■ **Your task**: From the material below, pull each line containing the string "slope".

■ **Material supplied**:
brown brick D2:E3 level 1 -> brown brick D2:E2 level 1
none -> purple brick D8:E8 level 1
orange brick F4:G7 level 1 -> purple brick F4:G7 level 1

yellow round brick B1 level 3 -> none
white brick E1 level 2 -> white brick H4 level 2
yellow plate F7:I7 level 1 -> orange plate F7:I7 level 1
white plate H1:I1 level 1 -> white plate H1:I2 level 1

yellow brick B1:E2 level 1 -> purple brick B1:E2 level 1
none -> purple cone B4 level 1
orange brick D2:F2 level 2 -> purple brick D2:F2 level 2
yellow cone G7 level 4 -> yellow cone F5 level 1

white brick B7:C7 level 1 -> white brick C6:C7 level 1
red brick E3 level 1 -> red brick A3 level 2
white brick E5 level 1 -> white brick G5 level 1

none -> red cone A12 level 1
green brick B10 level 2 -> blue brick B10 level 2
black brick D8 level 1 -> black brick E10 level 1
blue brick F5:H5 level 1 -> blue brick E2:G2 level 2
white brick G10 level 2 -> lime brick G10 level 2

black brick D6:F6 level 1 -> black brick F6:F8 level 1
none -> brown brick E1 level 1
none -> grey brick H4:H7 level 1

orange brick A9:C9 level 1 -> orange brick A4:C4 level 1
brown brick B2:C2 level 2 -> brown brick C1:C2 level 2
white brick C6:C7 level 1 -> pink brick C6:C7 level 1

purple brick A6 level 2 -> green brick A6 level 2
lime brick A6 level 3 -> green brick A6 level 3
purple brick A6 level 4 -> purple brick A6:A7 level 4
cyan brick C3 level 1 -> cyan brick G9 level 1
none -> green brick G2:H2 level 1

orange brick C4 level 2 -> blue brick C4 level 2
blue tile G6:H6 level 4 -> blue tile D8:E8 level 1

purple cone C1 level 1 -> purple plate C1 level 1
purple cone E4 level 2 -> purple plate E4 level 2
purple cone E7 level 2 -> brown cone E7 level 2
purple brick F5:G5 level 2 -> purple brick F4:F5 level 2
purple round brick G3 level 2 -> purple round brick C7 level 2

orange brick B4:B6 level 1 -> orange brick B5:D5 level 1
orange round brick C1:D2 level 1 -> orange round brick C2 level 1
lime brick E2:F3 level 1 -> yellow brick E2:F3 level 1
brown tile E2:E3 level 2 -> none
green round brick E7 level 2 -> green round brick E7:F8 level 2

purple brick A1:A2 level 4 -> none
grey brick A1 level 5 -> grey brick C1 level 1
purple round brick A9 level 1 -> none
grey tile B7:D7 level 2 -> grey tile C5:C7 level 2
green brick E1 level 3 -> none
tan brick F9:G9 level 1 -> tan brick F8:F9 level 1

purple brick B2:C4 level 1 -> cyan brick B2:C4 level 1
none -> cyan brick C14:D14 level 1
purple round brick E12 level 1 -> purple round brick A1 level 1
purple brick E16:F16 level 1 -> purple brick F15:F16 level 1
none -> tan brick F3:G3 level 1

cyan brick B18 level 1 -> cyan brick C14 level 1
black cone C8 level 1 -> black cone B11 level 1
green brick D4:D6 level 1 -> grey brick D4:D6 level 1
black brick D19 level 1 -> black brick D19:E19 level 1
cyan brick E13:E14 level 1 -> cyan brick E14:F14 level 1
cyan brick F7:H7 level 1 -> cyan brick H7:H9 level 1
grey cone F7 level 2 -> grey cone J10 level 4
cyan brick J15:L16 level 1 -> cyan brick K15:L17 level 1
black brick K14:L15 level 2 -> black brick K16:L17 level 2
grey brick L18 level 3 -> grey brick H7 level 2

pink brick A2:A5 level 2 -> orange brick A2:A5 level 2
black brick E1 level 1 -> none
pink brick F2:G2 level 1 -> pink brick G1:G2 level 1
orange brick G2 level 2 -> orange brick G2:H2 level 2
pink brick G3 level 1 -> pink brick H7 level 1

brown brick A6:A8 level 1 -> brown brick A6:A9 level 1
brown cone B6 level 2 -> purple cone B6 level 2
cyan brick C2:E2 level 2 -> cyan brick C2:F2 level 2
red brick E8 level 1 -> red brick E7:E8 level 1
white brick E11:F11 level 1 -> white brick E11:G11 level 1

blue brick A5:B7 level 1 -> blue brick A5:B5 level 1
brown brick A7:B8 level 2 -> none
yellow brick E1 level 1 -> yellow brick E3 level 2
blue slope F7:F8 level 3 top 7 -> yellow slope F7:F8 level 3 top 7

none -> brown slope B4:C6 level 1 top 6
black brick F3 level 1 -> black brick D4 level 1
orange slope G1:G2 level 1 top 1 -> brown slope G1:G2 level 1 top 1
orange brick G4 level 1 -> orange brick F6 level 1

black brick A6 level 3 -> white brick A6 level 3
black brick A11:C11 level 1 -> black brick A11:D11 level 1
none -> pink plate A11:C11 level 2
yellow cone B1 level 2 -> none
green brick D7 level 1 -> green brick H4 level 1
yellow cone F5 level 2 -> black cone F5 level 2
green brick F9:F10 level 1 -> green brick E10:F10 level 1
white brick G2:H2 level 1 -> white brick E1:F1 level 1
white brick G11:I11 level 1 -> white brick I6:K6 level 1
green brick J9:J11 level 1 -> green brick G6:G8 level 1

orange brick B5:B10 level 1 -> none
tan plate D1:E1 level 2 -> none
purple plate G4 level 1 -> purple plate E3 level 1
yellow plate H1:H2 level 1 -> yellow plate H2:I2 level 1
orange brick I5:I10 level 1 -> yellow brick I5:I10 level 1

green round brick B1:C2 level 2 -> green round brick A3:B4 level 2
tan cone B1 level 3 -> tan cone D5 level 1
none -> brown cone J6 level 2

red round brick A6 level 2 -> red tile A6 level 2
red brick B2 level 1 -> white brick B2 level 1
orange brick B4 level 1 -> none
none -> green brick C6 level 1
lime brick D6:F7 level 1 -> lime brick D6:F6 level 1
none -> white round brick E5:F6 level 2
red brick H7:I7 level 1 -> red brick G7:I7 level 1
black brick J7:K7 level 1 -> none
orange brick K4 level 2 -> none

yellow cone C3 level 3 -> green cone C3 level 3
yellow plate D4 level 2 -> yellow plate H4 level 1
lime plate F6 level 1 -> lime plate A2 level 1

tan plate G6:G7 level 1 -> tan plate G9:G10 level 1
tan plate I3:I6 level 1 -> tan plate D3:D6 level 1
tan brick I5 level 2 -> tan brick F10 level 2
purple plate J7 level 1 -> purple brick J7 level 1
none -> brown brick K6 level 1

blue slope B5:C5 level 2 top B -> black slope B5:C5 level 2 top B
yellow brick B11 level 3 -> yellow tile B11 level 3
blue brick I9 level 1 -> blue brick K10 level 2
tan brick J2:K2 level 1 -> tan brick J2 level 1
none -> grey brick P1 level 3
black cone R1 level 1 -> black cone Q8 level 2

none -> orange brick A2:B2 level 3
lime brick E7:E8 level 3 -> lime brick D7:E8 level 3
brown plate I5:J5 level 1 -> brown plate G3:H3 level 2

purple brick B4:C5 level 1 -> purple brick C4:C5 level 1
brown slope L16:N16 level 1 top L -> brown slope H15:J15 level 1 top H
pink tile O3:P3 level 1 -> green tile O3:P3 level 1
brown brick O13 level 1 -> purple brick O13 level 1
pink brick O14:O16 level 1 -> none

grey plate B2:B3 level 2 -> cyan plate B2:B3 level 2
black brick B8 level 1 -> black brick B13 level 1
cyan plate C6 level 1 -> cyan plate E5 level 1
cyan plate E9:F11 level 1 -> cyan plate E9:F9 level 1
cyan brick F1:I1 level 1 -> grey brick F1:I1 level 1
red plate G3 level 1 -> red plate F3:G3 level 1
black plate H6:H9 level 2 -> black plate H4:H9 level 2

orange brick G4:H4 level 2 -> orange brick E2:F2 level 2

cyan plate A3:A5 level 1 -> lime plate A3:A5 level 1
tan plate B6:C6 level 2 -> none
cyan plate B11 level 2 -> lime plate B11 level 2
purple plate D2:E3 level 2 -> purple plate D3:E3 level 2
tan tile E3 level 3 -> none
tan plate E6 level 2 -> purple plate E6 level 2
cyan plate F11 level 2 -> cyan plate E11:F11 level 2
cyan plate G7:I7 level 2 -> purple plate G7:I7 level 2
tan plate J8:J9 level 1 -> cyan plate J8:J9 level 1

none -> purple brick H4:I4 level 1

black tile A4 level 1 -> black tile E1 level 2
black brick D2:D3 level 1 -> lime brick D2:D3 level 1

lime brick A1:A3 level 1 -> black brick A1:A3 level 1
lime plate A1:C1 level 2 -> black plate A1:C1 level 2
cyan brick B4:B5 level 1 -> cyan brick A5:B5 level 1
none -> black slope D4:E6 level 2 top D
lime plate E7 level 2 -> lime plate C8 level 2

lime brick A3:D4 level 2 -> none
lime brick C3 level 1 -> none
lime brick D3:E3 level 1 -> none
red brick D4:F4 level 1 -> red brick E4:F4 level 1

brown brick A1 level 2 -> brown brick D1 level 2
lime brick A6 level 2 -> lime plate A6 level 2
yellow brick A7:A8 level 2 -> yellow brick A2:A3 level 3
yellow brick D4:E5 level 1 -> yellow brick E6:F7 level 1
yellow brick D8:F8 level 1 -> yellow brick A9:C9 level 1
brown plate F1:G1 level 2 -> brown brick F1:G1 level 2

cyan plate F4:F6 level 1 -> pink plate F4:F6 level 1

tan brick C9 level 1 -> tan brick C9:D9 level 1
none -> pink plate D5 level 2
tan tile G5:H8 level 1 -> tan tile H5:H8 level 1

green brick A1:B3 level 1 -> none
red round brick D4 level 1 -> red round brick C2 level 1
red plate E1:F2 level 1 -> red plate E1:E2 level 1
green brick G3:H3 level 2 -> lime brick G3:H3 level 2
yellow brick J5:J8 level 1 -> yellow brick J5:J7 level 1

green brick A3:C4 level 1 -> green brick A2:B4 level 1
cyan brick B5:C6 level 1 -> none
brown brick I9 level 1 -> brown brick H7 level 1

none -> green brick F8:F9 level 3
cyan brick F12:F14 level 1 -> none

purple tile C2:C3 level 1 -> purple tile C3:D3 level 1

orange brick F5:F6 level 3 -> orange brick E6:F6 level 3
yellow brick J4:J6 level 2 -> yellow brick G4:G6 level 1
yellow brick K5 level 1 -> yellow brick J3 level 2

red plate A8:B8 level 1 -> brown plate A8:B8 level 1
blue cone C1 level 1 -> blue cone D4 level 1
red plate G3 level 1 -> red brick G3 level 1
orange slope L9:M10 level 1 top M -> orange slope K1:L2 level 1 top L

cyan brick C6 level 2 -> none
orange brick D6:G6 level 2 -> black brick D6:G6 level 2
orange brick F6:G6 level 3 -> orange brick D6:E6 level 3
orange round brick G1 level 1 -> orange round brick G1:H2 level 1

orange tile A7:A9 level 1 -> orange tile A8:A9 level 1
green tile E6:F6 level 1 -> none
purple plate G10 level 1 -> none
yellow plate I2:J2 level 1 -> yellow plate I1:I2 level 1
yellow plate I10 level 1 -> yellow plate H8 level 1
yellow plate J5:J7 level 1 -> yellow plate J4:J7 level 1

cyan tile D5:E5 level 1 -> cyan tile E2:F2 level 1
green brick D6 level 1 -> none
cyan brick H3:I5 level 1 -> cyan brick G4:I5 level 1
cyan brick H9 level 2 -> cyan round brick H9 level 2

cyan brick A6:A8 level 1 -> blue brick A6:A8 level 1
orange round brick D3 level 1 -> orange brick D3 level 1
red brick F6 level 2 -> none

■ **Expected output**:
blue slope F7:F8 level 3 top 7 -> yellow slope F7:F8 level 3 top 7
none -> brown slope B4:C6 level 1 top 6
orange slope G1:G2 level 1 top 1 -> brown slope G1:G2 level 1 top 1
blue slope B5:C5 level 2 top B -> black slope B5:C5 level 2 top B
brown slope L16:N16 level 1 top L -> brown slope H15:J15 level 1 top H
none -> black slope D4:E6 level 2 top D
orange slope L9:M10 level 1 top M -> orange slope K1:L2 level 1 top L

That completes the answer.